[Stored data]
════
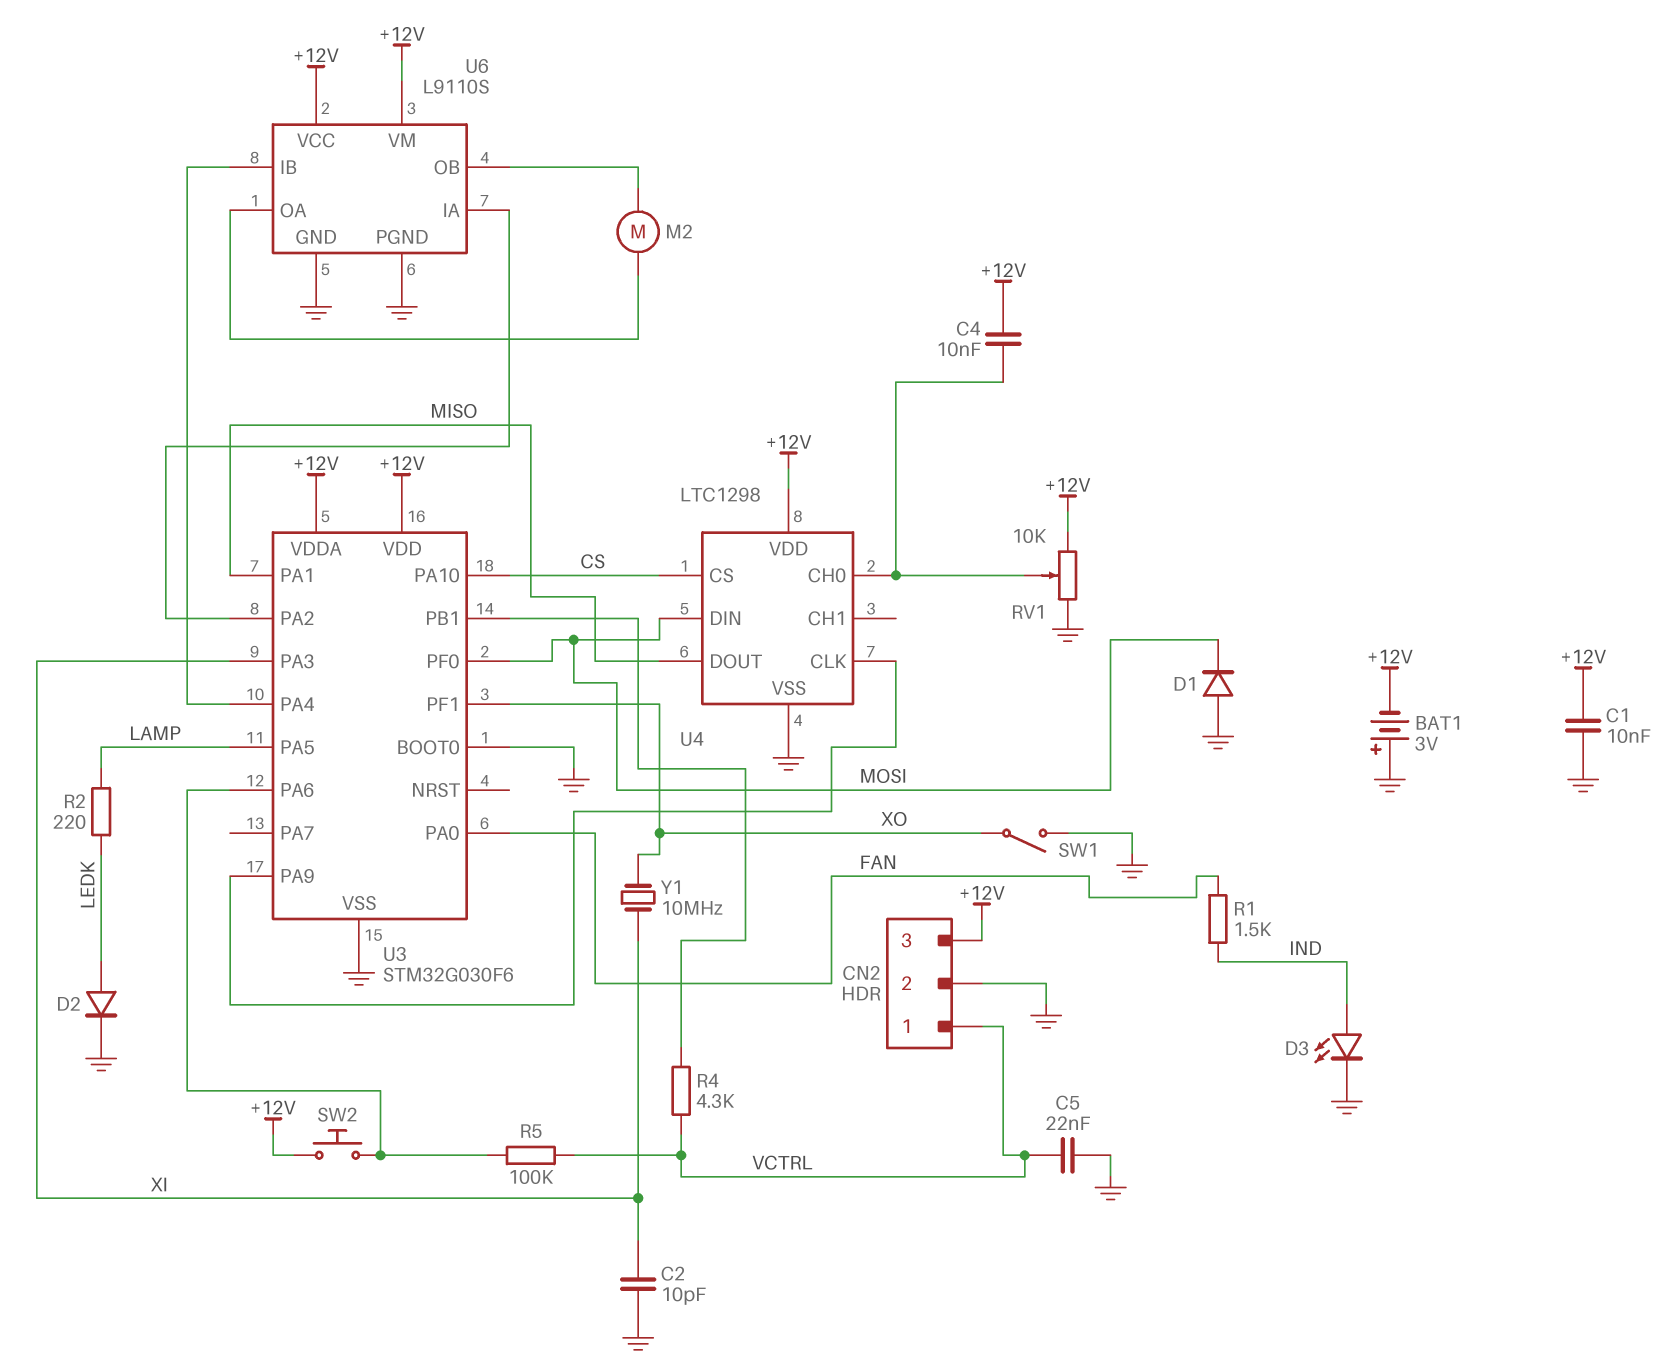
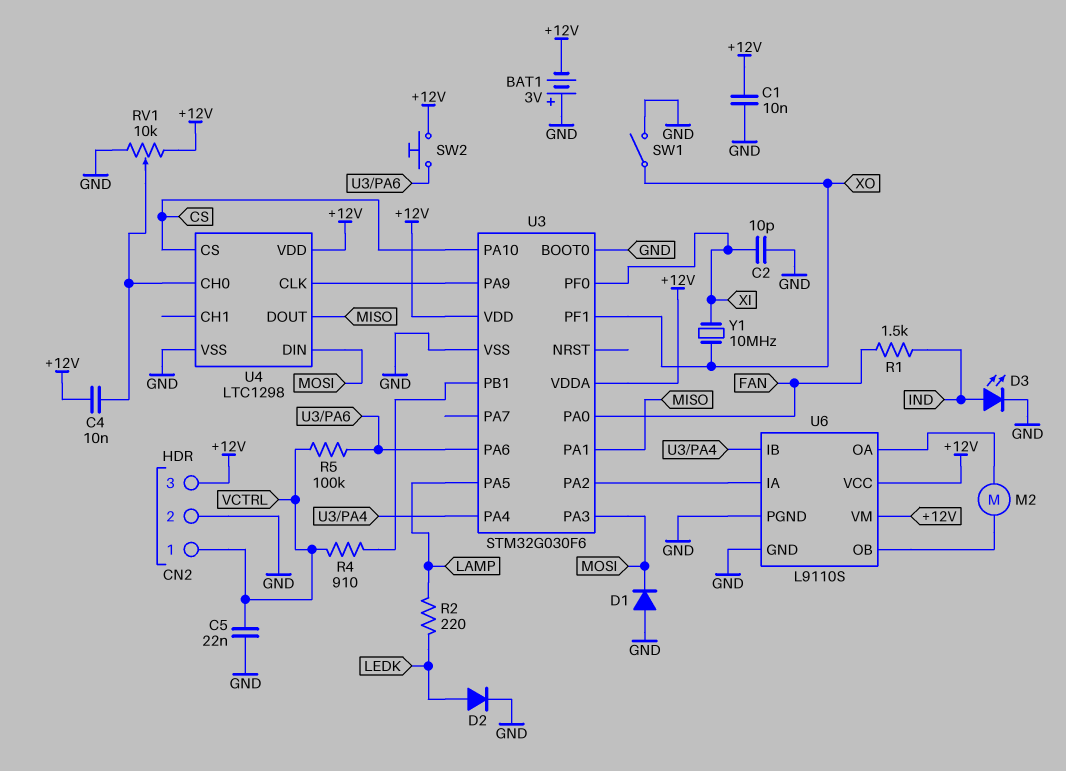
R4: 4.3k (U3/PB1, VCTRL) -> 910 (U3/PB1, VCTRL)
U3 pin PA3: XI -> MOSI
U3 pin PF0: MOSI -> XI

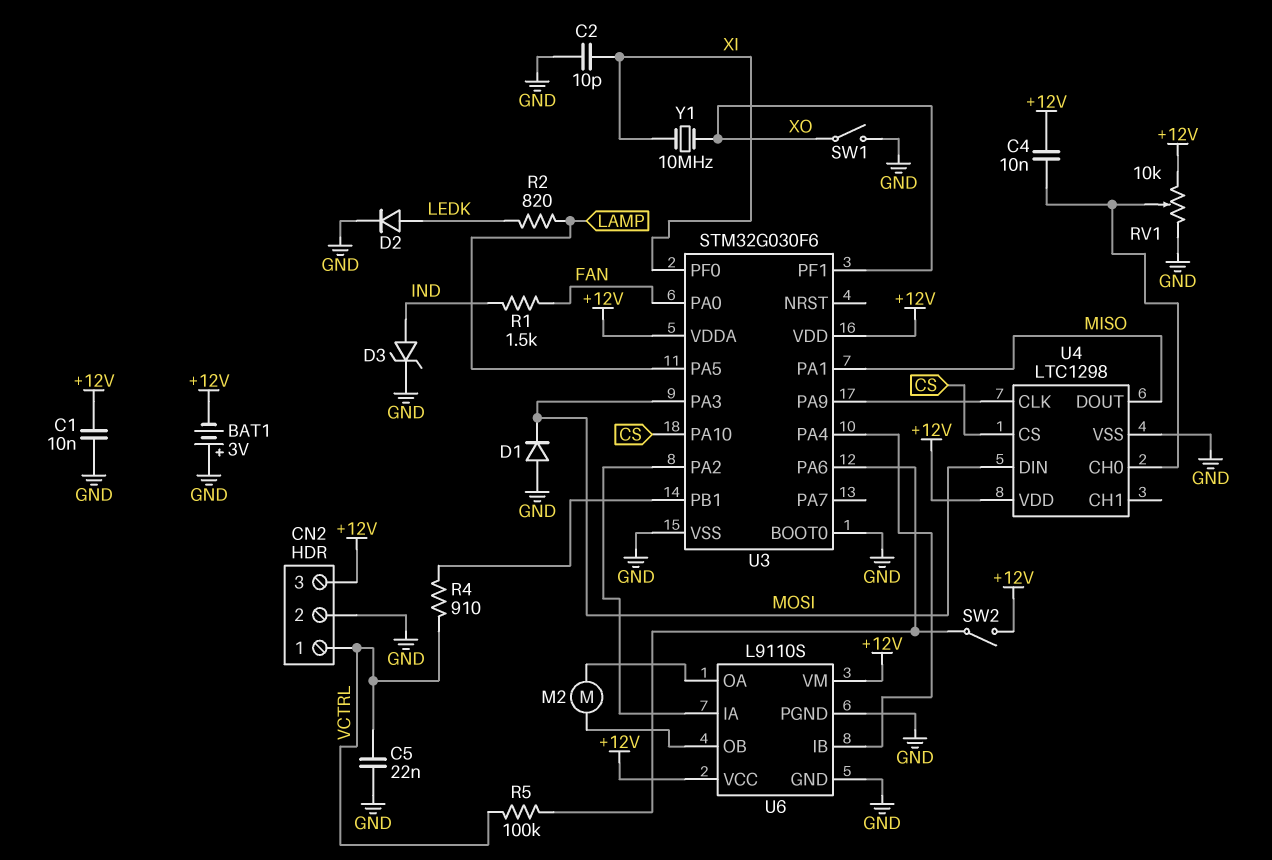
D3: LED (A IND, K GND) -> zener (A IND, K GND)
R2: 220 (LAMP, LEDK) -> 820 (LAMP, LEDK)
SW2: button (+12V, U3/PA6) -> switch (+12V, U3/PA6)

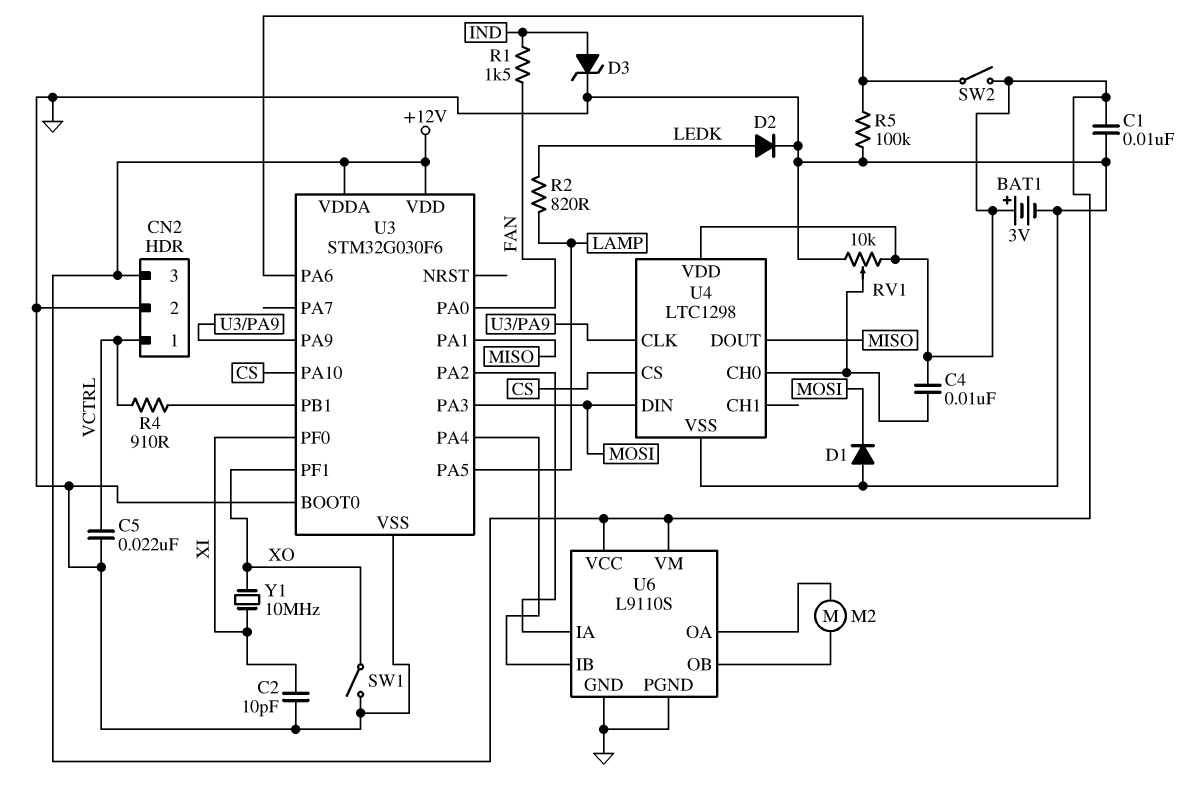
BAT1: 3V (plus GND, minus +12V) -> 3V (plus +12V, minus GND)
R5: 100k (U3/PA6, VCTRL) -> 100k (GND, U3/PA6)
════
EXERCISE DIRECTIONS:
Up to and including the line that holds "SW2: button (+12V, U3/PA6)", restate word for word each line of the records from their start, and only those lines, leaving out the pictures.

ANSWER SECTION:
R4: 4.3k (U3/PB1, VCTRL) -> 910 (U3/PB1, VCTRL)
U3 pin PA3: XI -> MOSI
U3 pin PF0: MOSI -> XI

D3: LED (A IND, K GND) -> zener (A IND, K GND)
R2: 220 (LAMP, LEDK) -> 820 (LAMP, LEDK)
SW2: button (+12V, U3/PA6) -> switch (+12V, U3/PA6)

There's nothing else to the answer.